▶ Source data
* * *

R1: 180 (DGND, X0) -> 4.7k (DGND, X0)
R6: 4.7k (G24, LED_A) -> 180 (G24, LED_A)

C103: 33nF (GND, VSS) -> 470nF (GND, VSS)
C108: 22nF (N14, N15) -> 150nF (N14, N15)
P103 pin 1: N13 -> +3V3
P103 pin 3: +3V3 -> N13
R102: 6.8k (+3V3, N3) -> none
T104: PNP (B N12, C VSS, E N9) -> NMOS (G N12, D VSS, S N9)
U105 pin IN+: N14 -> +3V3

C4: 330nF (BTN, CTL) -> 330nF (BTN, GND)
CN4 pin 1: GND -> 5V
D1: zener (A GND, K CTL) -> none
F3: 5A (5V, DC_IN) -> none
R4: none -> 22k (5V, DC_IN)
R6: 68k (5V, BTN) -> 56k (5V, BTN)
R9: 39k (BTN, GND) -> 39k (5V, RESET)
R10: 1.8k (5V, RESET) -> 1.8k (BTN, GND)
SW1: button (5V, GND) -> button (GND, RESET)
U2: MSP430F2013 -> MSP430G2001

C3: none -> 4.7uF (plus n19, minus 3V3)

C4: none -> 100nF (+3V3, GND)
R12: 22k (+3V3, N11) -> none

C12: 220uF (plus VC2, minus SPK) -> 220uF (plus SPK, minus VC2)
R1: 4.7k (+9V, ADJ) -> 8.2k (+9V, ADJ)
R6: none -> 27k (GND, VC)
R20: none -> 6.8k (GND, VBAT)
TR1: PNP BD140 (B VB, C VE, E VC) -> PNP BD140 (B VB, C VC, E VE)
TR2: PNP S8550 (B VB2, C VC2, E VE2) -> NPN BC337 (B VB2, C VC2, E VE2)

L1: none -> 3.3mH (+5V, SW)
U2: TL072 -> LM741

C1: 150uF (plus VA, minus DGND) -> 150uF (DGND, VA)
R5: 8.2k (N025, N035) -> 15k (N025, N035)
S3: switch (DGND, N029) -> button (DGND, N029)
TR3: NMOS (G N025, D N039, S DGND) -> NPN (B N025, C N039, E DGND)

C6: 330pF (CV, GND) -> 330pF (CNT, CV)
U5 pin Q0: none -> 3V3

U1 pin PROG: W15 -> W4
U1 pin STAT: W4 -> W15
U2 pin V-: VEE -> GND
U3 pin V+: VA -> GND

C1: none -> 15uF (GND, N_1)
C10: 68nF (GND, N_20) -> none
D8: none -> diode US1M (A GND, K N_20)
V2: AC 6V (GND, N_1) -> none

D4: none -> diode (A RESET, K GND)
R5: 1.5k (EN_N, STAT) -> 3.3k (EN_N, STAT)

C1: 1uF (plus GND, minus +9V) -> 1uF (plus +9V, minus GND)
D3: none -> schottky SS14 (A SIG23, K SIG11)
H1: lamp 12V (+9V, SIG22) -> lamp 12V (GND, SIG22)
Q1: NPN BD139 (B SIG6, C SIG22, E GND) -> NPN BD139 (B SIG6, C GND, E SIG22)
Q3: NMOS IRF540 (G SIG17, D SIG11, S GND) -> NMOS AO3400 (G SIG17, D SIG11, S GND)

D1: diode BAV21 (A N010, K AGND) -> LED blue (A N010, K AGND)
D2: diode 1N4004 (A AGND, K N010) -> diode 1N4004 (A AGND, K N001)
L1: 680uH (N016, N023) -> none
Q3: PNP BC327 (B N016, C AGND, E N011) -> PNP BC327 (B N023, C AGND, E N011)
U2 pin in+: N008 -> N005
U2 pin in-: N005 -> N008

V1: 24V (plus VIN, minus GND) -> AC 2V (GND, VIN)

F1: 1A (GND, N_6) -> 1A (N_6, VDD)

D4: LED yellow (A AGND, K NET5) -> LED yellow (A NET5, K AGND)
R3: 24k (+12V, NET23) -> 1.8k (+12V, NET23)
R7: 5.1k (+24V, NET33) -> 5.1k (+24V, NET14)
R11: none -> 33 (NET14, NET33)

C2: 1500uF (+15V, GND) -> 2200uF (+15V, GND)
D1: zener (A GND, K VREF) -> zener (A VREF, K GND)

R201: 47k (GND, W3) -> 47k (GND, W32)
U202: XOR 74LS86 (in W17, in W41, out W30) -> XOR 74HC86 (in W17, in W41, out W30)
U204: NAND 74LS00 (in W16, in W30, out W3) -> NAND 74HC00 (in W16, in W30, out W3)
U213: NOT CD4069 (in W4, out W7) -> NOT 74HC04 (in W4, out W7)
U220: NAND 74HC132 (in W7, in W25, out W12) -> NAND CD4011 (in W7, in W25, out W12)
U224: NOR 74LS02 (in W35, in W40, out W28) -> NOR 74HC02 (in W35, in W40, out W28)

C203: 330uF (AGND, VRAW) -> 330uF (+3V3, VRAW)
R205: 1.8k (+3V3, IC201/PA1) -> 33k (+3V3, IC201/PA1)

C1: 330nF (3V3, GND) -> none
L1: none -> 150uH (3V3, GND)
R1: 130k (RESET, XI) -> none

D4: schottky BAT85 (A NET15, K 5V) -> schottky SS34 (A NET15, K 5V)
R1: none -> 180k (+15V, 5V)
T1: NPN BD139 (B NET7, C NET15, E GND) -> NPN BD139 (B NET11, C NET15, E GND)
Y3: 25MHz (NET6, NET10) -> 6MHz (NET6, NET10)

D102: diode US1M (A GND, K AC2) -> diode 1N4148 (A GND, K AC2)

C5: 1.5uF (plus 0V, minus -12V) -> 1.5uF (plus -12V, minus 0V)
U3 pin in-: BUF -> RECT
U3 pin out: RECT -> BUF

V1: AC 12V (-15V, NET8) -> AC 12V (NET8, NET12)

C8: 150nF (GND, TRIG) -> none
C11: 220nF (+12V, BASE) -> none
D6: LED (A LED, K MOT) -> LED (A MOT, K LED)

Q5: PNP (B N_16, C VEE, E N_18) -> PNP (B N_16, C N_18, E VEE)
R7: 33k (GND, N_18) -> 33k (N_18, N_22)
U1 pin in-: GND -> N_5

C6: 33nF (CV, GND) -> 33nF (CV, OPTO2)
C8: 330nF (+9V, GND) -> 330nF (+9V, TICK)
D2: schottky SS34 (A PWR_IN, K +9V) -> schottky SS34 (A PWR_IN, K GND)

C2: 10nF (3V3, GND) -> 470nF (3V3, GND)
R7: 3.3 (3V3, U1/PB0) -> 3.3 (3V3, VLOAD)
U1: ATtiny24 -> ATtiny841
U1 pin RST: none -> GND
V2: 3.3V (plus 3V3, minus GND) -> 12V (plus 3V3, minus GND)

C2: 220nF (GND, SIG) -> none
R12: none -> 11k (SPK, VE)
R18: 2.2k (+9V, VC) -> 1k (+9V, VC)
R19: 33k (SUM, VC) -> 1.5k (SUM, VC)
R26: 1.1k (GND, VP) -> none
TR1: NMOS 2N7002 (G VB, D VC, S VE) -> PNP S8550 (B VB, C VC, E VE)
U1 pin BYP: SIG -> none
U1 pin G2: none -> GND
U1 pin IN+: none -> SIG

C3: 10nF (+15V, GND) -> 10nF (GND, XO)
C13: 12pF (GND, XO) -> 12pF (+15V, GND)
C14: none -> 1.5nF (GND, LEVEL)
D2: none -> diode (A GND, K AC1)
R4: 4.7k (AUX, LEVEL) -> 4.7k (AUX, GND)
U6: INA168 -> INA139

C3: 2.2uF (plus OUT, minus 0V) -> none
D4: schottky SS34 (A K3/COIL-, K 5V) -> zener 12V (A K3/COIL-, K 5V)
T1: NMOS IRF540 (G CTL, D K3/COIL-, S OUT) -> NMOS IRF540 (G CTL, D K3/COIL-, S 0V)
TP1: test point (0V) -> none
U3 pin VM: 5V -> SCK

* * *

▶ What you need to do
Extract each line from the listing that holds the word "RESET".

▶ Worked solution
R9: 39k (BTN, GND) -> 39k (5V, RESET)
R10: 1.8k (5V, RESET) -> 1.8k (BTN, GND)
SW1: button (5V, GND) -> button (GND, RESET)
D4: none -> diode (A RESET, K GND)
R1: 130k (RESET, XI) -> none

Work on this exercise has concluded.